WORK TASK
Only the lines below, from the one with "U3: CH340N -> CH330N" through the one with "L1: 2.2uH (AGND, RX) -> none", are to be written out, exactly.
- - - - - - -
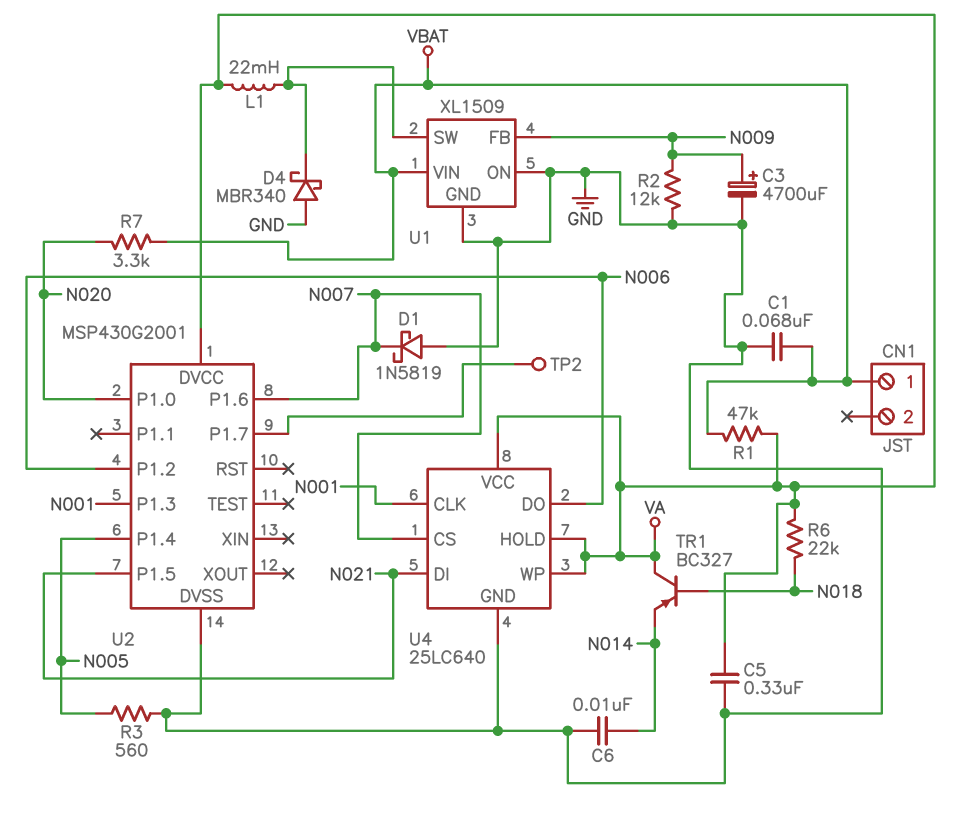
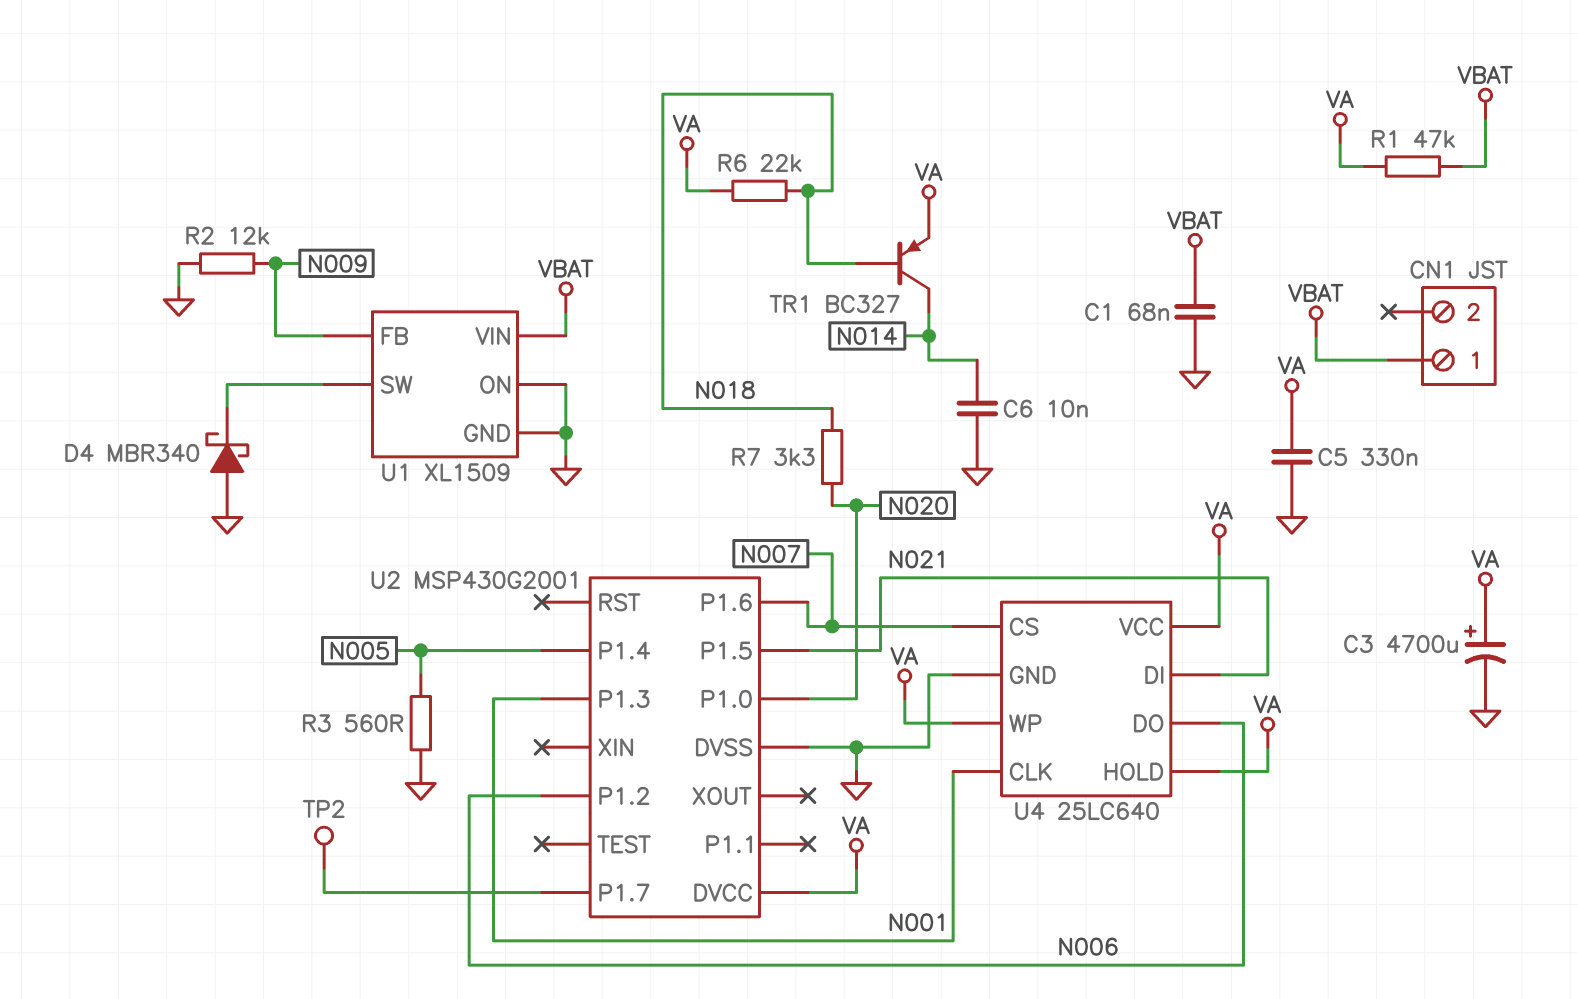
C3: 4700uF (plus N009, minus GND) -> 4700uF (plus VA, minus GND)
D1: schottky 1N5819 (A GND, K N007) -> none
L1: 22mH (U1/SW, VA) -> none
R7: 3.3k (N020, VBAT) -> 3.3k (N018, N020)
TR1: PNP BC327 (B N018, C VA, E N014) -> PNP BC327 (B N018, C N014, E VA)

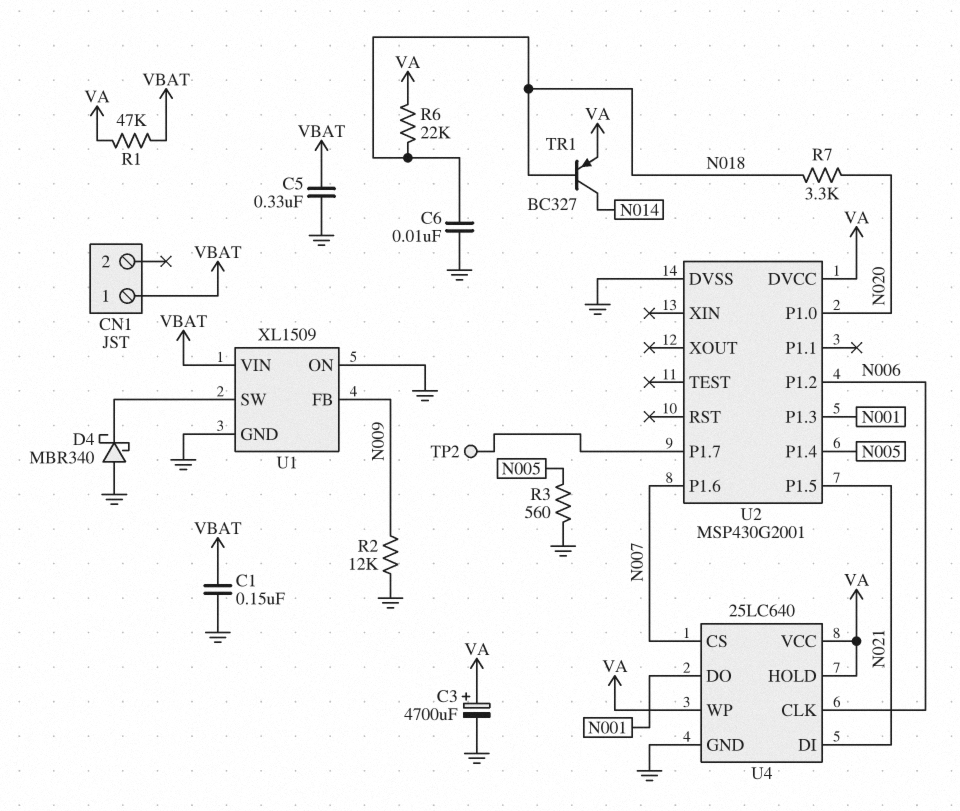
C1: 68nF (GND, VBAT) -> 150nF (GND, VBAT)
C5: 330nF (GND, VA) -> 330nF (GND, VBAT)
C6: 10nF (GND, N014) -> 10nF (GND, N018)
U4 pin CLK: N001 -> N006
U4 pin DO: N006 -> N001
- - - - - - -
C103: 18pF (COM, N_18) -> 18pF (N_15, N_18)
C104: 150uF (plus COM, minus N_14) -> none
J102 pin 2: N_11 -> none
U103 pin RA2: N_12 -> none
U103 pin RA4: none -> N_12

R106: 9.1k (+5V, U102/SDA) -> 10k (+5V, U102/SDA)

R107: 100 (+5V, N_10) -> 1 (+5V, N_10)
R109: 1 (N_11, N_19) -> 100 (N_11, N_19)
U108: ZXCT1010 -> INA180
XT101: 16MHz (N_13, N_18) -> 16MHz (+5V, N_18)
- - - - - - -
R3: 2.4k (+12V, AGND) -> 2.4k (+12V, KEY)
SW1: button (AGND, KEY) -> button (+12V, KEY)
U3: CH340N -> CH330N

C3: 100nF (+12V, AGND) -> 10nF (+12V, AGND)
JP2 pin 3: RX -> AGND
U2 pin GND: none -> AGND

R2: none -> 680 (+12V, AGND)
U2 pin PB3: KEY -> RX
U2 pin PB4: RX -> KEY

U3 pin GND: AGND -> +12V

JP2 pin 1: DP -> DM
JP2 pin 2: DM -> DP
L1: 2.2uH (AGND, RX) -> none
- - - - - - -
SOLUTION
U3: CH340N -> CH330N

C3: 100nF (+12V, AGND) -> 10nF (+12V, AGND)
JP2 pin 3: RX -> AGND
U2 pin GND: none -> AGND

R2: none -> 680 (+12V, AGND)
U2 pin PB3: KEY -> RX
U2 pin PB4: RX -> KEY

U3 pin GND: AGND -> +12V

JP2 pin 1: DP -> DM
JP2 pin 2: DM -> DP
L1: 2.2uH (AGND, RX) -> none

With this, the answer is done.